Where a line in the material below has the string "right", please report it.

__Dataset excerpts__:
+-------+

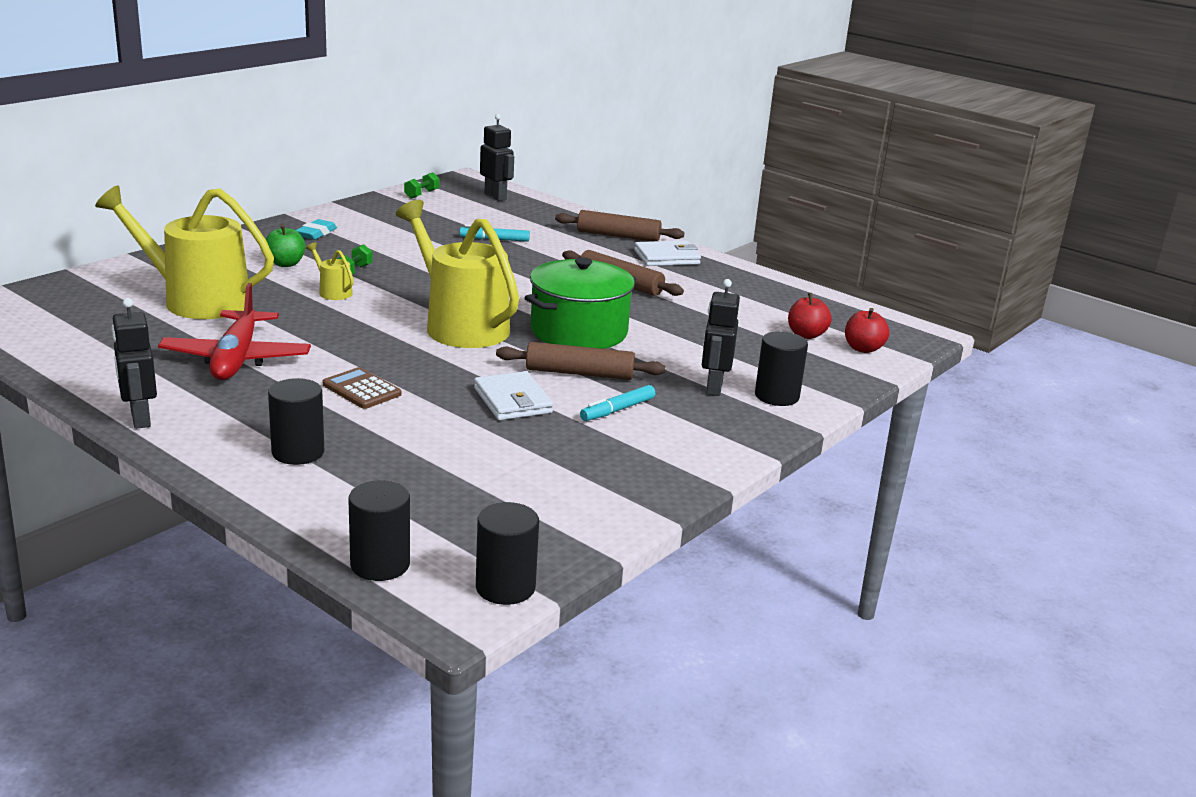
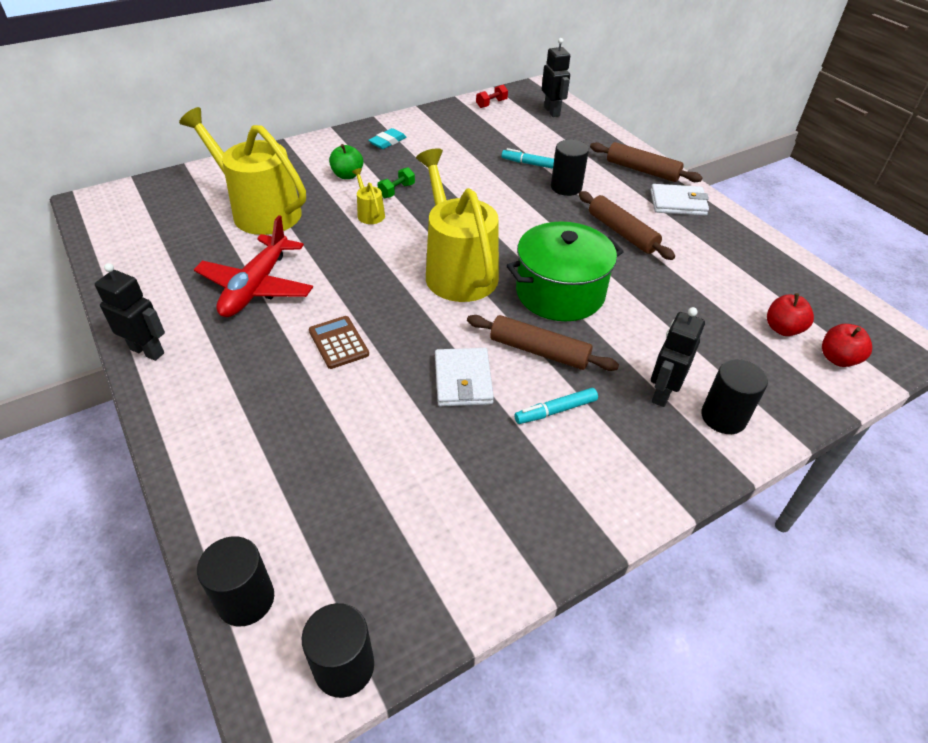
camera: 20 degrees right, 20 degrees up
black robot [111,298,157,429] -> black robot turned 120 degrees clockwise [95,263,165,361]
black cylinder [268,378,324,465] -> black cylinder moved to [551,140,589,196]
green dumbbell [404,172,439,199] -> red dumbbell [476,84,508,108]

+-------+

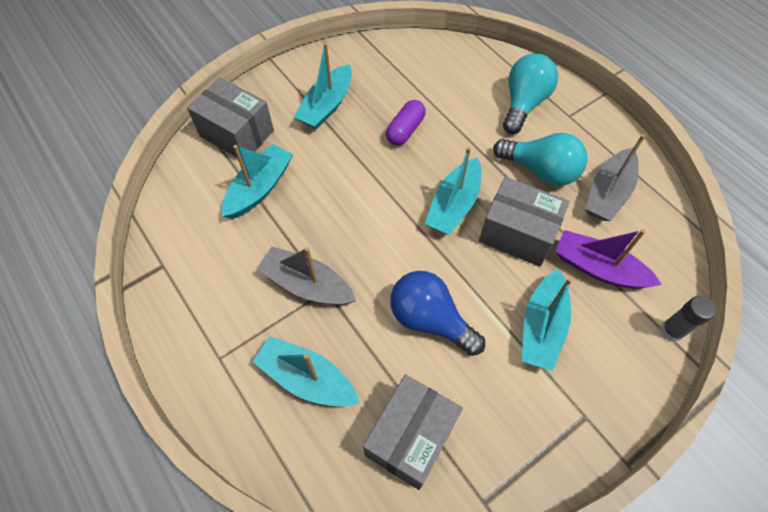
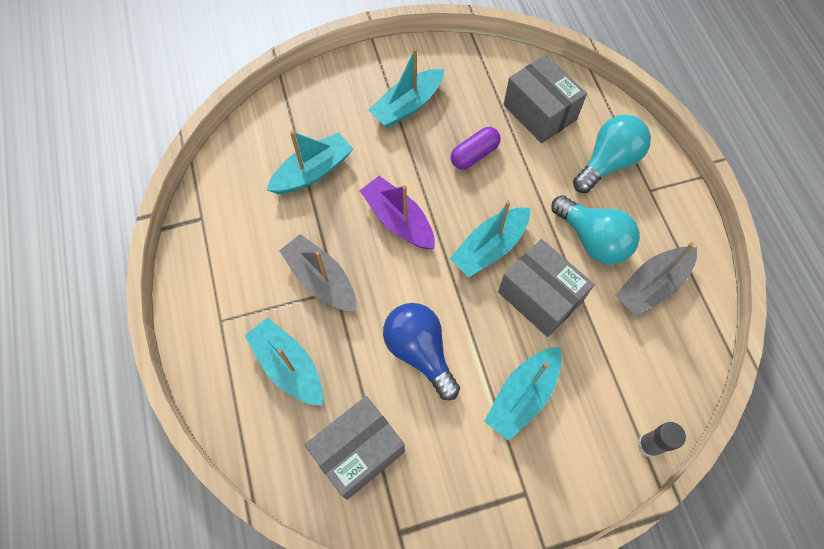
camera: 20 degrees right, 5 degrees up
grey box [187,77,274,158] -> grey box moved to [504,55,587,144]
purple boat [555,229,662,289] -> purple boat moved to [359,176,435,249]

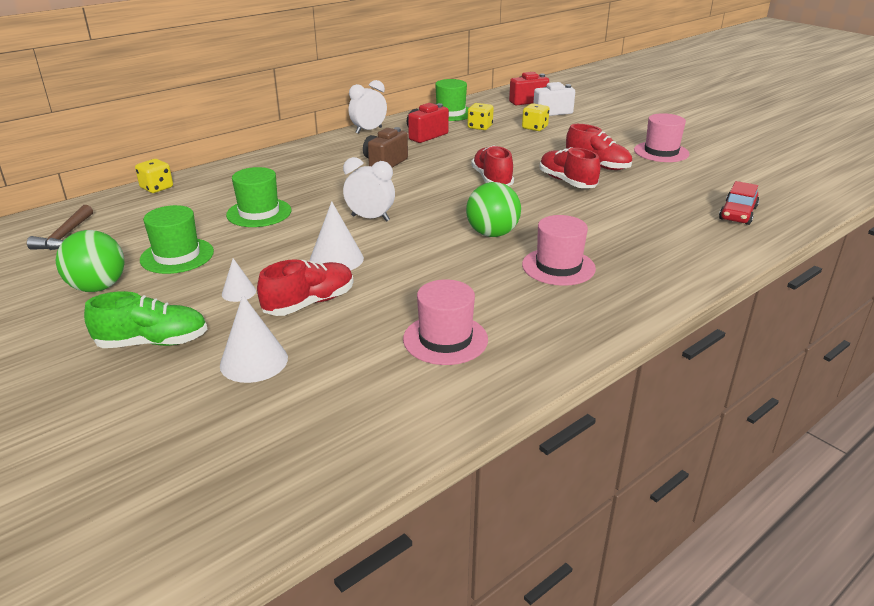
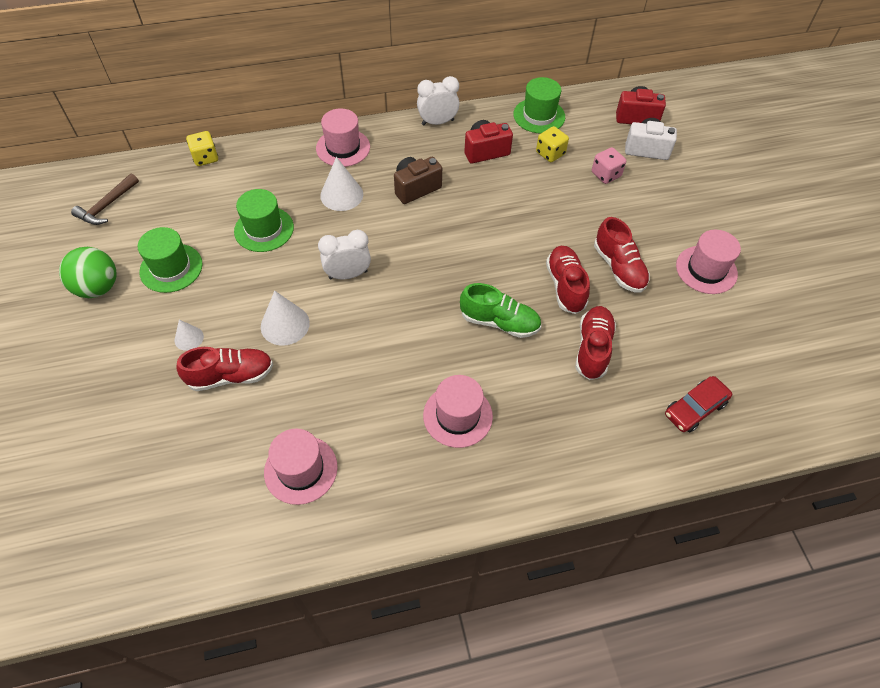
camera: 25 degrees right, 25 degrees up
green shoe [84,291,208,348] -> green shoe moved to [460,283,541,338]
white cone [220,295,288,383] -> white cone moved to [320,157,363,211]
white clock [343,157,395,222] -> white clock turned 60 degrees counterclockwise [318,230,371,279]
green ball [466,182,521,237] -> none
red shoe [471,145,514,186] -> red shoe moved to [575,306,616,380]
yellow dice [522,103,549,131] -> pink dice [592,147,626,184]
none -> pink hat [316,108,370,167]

+-------+

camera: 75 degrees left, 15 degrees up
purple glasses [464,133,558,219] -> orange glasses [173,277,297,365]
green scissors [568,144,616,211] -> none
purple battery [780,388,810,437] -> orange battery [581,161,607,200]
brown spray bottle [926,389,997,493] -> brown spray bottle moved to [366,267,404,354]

+-------+

__Worked solution__:
camera: 20 degrees right, 20 degrees up
camera: 20 degrees right, 5 degrees up
camera: 25 degrees right, 25 degrees up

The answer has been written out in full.